» Task prompt: Compute how many lines in the records below contain the string "DATA" and give that number without other output.

___ Provided entries ___

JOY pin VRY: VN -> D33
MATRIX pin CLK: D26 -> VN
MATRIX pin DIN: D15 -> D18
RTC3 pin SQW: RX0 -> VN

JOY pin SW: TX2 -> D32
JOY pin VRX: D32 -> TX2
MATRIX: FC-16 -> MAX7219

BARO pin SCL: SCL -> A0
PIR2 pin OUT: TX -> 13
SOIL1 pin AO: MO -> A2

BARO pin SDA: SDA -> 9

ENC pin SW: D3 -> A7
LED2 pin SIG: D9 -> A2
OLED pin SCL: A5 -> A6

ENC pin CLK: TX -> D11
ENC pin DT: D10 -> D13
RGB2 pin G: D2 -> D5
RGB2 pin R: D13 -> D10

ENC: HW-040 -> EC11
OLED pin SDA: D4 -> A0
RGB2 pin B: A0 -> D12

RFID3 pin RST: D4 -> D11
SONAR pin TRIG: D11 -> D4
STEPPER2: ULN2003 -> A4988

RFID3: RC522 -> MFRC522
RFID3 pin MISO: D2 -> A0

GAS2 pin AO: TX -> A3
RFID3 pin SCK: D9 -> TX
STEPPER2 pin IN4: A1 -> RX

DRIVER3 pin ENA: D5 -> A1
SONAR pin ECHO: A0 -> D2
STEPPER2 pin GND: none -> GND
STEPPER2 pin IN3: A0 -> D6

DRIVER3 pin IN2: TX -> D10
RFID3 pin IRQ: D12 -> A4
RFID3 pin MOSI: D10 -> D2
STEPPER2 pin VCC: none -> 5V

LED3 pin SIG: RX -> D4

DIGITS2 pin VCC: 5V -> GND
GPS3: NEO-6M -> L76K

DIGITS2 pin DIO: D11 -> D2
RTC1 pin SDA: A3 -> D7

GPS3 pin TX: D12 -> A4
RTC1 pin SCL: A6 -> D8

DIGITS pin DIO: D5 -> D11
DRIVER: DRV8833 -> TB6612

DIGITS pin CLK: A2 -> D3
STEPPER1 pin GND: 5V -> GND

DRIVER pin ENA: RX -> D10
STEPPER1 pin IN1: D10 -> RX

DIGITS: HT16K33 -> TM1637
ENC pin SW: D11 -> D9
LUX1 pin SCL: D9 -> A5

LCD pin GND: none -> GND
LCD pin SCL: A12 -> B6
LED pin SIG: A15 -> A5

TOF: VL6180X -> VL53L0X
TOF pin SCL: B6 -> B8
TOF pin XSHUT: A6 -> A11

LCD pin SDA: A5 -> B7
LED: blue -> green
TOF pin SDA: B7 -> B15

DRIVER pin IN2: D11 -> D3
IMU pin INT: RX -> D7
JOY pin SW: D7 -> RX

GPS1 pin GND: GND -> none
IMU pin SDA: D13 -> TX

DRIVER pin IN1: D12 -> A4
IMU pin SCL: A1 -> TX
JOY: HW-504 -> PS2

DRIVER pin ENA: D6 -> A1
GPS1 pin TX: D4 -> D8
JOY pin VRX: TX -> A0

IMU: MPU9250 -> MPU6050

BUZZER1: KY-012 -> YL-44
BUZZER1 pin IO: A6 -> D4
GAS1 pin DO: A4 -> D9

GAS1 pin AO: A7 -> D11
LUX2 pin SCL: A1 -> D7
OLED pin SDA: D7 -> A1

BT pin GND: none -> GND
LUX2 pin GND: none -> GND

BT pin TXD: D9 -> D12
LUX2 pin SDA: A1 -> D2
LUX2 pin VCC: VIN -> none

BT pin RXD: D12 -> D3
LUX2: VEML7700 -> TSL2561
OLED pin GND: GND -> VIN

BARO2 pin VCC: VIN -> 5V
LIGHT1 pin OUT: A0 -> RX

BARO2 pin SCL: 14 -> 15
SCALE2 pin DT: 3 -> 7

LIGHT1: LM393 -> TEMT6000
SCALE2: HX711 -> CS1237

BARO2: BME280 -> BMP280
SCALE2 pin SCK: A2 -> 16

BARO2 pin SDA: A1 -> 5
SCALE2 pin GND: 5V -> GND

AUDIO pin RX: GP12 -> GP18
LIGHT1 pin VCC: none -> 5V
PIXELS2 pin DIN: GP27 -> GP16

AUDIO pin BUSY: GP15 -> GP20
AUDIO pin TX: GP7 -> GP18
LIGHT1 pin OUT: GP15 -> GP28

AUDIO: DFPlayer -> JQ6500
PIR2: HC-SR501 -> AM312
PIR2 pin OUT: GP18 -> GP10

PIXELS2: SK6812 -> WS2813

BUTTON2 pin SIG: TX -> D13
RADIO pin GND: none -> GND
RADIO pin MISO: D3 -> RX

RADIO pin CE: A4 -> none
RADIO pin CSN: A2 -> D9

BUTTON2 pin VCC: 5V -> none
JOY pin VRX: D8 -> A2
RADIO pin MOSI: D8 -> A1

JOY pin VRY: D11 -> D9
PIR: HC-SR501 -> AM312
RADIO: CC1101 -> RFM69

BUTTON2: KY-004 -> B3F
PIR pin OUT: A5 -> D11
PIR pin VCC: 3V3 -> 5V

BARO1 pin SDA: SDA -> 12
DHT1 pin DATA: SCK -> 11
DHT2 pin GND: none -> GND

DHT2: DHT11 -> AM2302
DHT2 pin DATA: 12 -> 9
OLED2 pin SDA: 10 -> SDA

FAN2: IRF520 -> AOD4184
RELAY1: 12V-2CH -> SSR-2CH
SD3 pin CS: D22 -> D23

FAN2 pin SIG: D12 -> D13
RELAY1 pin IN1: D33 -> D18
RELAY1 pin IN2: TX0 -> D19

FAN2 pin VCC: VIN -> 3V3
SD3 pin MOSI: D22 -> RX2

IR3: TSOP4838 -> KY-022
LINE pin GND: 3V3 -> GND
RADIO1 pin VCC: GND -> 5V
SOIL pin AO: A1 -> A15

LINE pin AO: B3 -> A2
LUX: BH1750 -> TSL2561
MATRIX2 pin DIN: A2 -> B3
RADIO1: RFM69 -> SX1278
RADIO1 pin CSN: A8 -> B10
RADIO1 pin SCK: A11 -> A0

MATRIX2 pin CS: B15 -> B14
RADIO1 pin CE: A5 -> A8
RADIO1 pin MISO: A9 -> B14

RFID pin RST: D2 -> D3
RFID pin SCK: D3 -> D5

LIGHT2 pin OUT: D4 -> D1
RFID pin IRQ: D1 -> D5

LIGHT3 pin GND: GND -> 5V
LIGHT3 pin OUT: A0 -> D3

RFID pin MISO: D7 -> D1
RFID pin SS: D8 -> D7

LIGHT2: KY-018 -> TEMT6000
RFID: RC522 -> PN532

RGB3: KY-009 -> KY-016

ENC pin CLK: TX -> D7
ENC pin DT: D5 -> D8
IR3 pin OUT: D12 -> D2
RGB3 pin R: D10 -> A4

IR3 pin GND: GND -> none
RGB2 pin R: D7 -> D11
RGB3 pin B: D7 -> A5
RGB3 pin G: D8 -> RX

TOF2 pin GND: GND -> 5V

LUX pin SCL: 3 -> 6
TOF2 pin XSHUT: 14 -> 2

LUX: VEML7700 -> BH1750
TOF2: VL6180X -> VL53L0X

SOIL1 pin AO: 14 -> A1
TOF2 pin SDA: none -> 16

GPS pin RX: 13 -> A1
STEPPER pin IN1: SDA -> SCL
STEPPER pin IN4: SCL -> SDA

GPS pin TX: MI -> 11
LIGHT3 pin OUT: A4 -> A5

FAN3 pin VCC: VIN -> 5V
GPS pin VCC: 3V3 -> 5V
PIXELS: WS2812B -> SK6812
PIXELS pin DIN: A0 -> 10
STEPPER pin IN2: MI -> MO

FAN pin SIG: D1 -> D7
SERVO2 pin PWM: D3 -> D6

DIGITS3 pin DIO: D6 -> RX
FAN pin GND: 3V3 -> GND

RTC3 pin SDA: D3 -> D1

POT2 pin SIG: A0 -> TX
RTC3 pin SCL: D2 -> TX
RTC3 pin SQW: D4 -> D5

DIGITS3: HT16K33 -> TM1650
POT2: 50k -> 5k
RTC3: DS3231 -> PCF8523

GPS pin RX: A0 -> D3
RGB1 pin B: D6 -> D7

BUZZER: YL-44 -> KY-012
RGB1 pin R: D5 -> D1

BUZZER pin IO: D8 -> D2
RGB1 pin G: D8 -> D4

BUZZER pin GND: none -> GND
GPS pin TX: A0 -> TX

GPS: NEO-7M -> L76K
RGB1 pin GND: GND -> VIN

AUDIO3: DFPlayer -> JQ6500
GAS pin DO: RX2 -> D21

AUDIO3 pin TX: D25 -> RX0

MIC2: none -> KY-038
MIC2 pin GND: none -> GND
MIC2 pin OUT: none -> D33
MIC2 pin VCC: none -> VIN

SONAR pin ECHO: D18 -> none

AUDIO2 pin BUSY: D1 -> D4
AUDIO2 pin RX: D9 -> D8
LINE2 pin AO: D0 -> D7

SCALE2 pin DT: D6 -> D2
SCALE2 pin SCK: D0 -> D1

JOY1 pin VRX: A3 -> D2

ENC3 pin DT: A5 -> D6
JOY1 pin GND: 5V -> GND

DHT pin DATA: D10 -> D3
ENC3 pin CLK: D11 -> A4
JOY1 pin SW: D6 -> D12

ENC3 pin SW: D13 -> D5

___

» Answer below: 3